**Exercise aim:** Report every line below that contains the string "beses", copying each such line in full.

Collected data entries

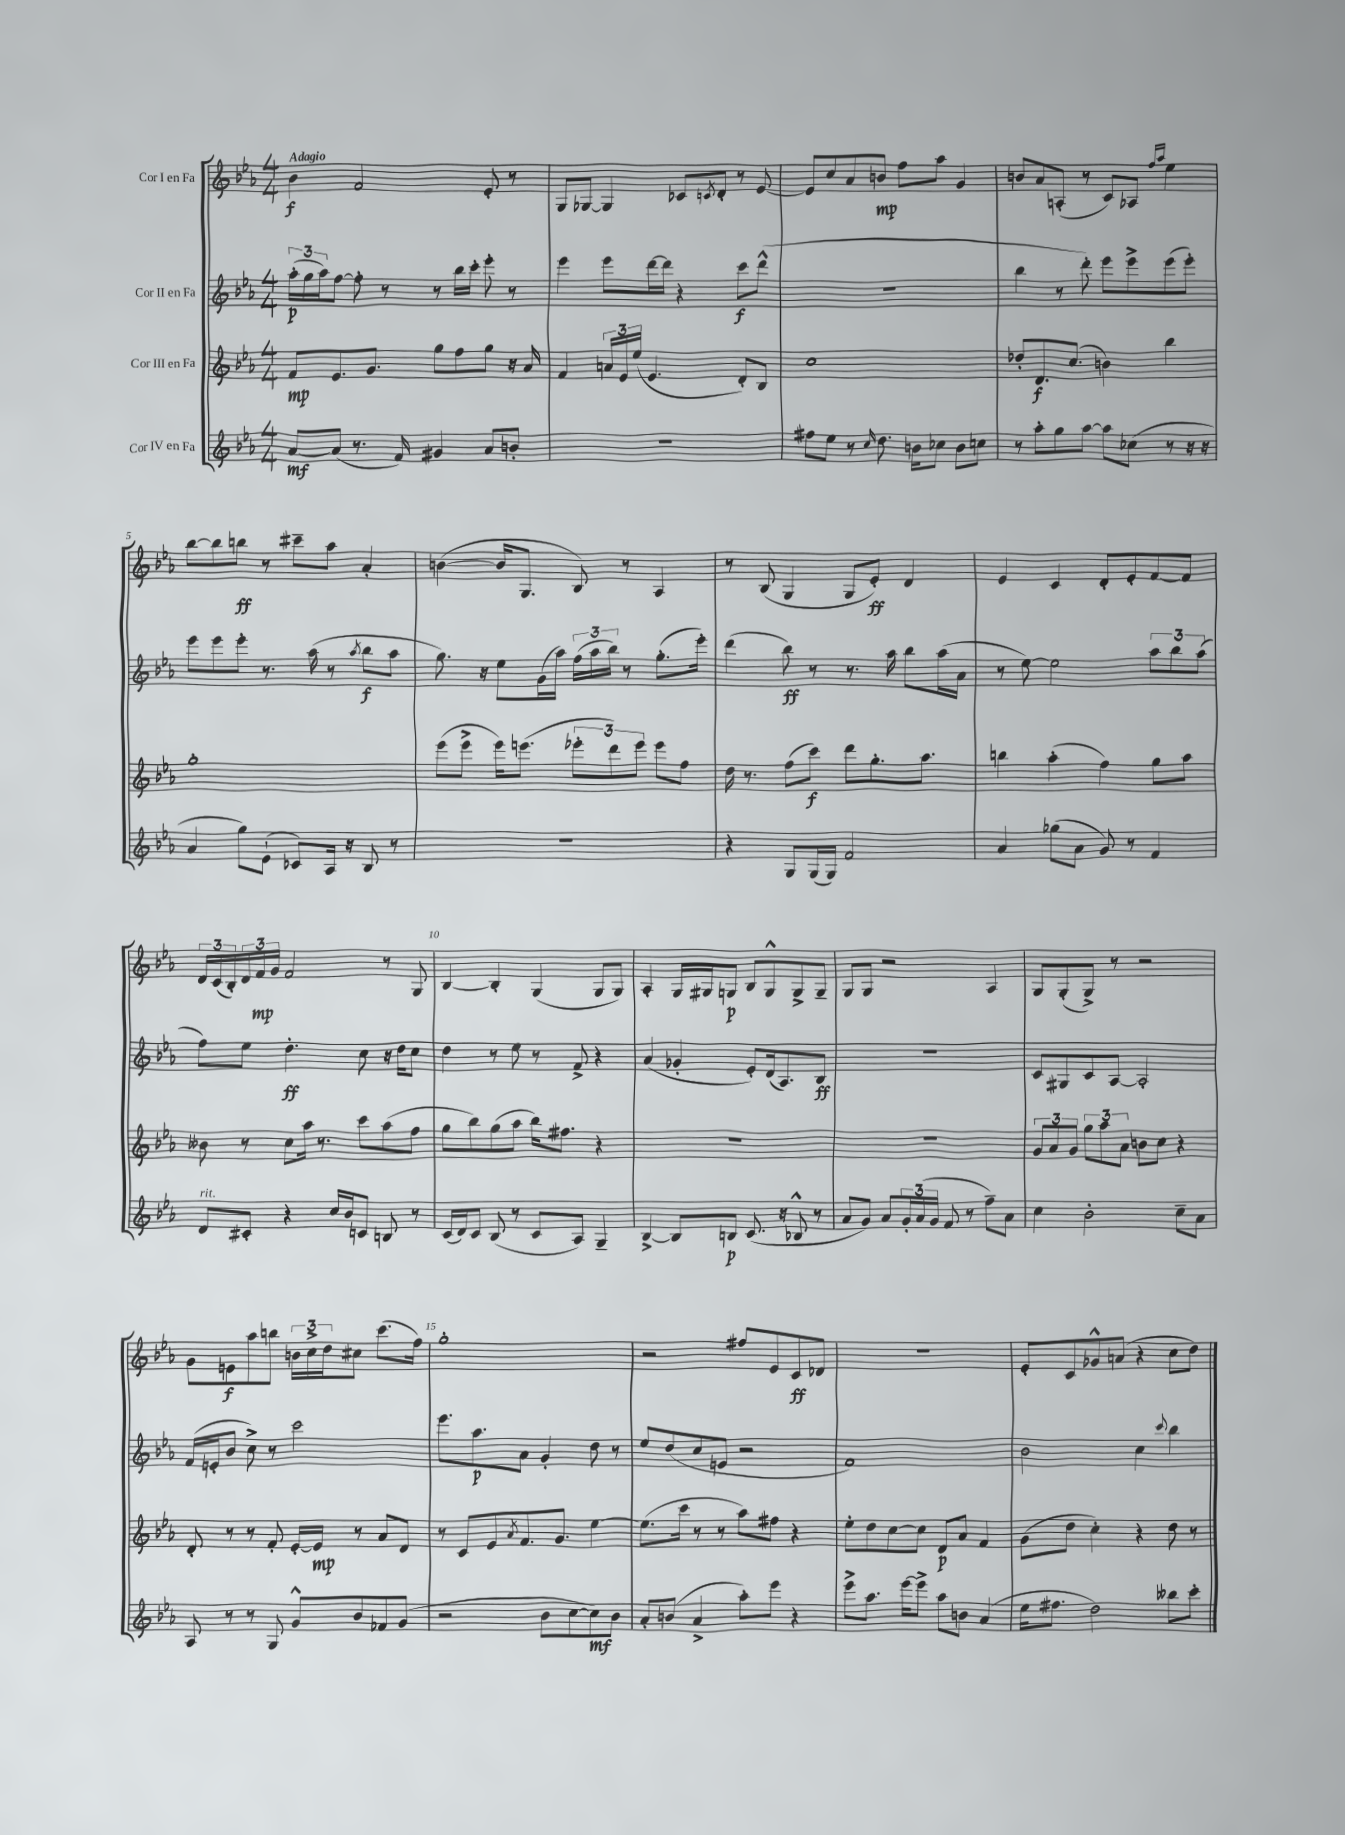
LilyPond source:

<<
\new StaffGroup <<
\new Staff = "s0" \with { instrumentName = "Cor I en Fa" } {
    \clef treble \key ees \major \numericTimeSignature \time 4/4 \tempo "Adagio"
    bes'4\f f'2 ees'8-. r8 |
    g8 ges8~ ges4 ces'8 \acciaccatura { c'8 } d'8-. r8 ees'8~ |
    ees'8 c''8 aes'8 b'8\mp f''8 aes''8 g'4 |
    b'8 aes'8 a8-.( r8 c'8) aes8 \grace { f''16 aes''16 } ees''4 |
    bes''8~ bes''8 b''8\ff r8 cis'''8-- aes''8 aes'4-. |
    b'4~( b'16 g8. bes8) r8 aes4 |
    r8 bes8( g4 g8 ees'8-.\ff) d'4 |
    ees'4 c'4 d'8-. ees'8-. f'8~ f'8 |
    \tuplet 3/2 { d'16 c'16( bes16-.) } \tuplet 3/2 { d'16 f'16\mp g'16 } f'2 r8 g8 |
    bes4~ bes4-. g4( g8 g8) |
    aes4-. g16 gis16 g8\p bes8 g8-^ g8-> g8-- |
    g8 g8 r2 aes4 |
    g8 g8-.( g8->) r8 r2 |
    g'8 e'8\f aes''8 b''8 \tuplet 3/2 { b'16 c''16-> d''16 } cis''8 c'''8.( f''16) |
    g''1-. |
    r2 fis''8 ees'8 c'8\ff des'8 |
    R1 |
    ees'8-. c'8 ges'8-^ a'8( r4 c''8 d''8) \bar "|." |
}
\new Staff = "s1" \with { instrumentName = "Cor II en Fa" } {
    \clef treble \key ees \major \numericTimeSignature \time 4/4
    \tuplet 3/2 { aes''16-.\p( g''16 aes''16) } f''8~ f''8-. r8 r8 bes''16 c'''16-. ees'''8-. r8 |
    ees'''4 ees'''8 d'''16~ d'''16 r4 c'''8\f d'''8-^( |
    R1 |
    bes''4 r8 d'''8-.) ees'''8 ees'''8-> ees'''8( ees'''8-.) |
    ees'''8 ees'''8 ees'''8-. r8. aes''16( r8 \acciaccatura { aes''8 } bes''8\f aes''8 |
    g''8.) r16 ees''8 g'16( aes''16) \tuplet 3/2 { f''16( aes''16 bes''16) } r8 g''8.-.( ees'''16-.) |
    d'''4( bes''8\ff) r8 r8. aes''16 bes''8 aes''16( aes'16 |
    r8 ees''8~) ees''2 \tuplet 3/2 { aes''8 bes''8 aes''8( } |
    f''8) ees''8 d''4.-.\ff c''8 r16 d''16 c''8 |
    d''4 r8 ees''8 r8 f'8-> r4 |
    aes'4( ges'4-. ees'8-.) d'16( aes8.) bes8\ff |
    R1 |
    c'8 gis8 c'8 aes8~ aes2-. |
    f'16( e'16-. bes'8 c''8->) r8 c'''2 |
    ees'''8. aes''8.\p aes'8 g'4-. d''8 r8 |
    ees''8 d''8( c''8 e'8 r2 |
    f'1) |
    bes'2 c''4 \appoggiatura { c'''8 } bes''4 \bar "|." |
}
\new Staff = "s2" \with { instrumentName = "Cor III en Fa" } {
    \clef treble \key ees \major \numericTimeSignature \time 4/4
    f'8\mp ees'8. g'8. g''8 f''8 g''8 r16 aes'16 |
    f'4 \tuplet 3/2 { a'16 ees'16 ees''16( } ees'4. d'8-.) bes8 |
    c''1 |
    des''8-. d'8.\f c''8.( b'4) bes''4 |
    g''1-. |
    ees'''8( ees'''8-> ees'''16) e'''8.( \tuplet 3/2 { ees'''8-. d'''8) ees'''8 } ees'''8 f''8 |
    d''16 r8. f''8( c'''8\f) d'''8 g''8.-. aes''8. |
    b''4 aes''4-.( f''4) g''8 aes''8 |
    beses'8 r8 c''8 aes''16 r8. c'''8 aes''8( f''8 |
    g''8 bes''8) g''8( aes''8 bes''16) fis''8. r4 |
    R1 |
    R1 |
    \tuplet 3/2 { g'8 aes'8 g'8 } \tuplet 3/2 { g''8 aes''8 aes'8 } b'8 c''8 r4 |
    d'8-. r8 r8 f'8-. ees'16~-. ees'16\mp r8 aes'8 d'8 |
    r8 c'8 ees'8 \acciaccatura { aes'8 } f'8. g'8. ees''4~ |
    ees''8.( c'''16 r8 r8 aes''8) fis''8 r4 |
    ees''8-. d''8 c''8~ c''8 d'8\p aes'8 f'4 |
    g'8( d''8 c''4-.) r4 d''8 r8 \bar "|." |
}
\new Staff = "s3" \with { instrumentName = "Cor IV en Fa" } {
    \clef treble \key ees \major \numericTimeSignature \time 4/4
    aes'8~\mf aes'8( r8. f'16) gis'4 aes'8 b'8-. |
    r1 |
    fis''8 ees''8 r8 \grace { c''16 } d''8. b'16 ces''8 b'8 c''8 |
    r8 aes''8-. g''8 aes''8~ aes''8 ces''8( r8 r16 r16 |
    aes'4 g''8) ees'8-!( ces'8) aes16 r16 bes8 r8 |
    R1 |
    r4 g8 g16( g16) f'2 |
    aes'4 ges''8( aes'8 g'8) r8 f'4 |
    d'8^\markup { \italic "rit." } cis'8-. r4 c''16 bes'16 c'8 b8 r8 |
    c'16( d'16) c'8 bes8( r8 c'8 aes8) g4-- |
    bes4~-> bes8 b8\p c'8.( r16 bes8-^ r8 |
    aes'8 g'8) aes'8 \tuplet 3/2 { g'16-. aes'16( g'16 } f'8 r8 f''8--) aes'8 |
    c''4 bes'2-. c''8-- aes'8 |
    aes8 r8 r8 g8 g'8-^ bes'8 fes'8 g'8( |
    r2 bes'8 c''8~ c''8\mf) bes'8 |
    aes'8-. b'8( aes'4-> aes''8-.) ees'''8 r4 |
    ees'''8-> aes''8. ees'''16~ ees'''8-> aes''8 b'8 aes'4( |
    ees''16 fis''8. d''2) beses''8 c'''8-. \bar "|." |
}
>>
>>
\layout { \context { \Score \override BarNumber.break-visibility = ##(#f #t #t) barNumberVisibility = #(every-nth-bar-number-visible 5) } }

**Output of the task:**
    beses'8 r8 c''8 aes''16 r8. c'''8 aes''8( f''8 |
    ees''16 fis''8. d''2) beses''8 c'''8-. \bar "|." |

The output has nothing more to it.